[Source records]
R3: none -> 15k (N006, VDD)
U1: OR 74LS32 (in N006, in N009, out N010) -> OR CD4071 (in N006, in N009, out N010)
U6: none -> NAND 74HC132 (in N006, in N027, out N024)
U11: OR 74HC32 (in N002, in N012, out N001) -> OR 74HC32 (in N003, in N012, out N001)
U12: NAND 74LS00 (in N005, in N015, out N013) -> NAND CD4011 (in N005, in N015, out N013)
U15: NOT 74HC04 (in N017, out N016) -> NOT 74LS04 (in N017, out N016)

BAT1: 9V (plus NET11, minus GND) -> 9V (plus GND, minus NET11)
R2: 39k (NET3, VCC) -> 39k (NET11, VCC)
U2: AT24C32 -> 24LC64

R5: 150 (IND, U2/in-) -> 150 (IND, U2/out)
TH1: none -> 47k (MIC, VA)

● **Exercise details**
Within the entries, find all lines holding "NAND" and copy each one.

● **Answer space**
U6: none -> NAND 74HC132 (in N006, in N027, out N024)
U12: NAND 74LS00 (in N005, in N015, out N013) -> NAND CD4011 (in N005, in N015, out N013)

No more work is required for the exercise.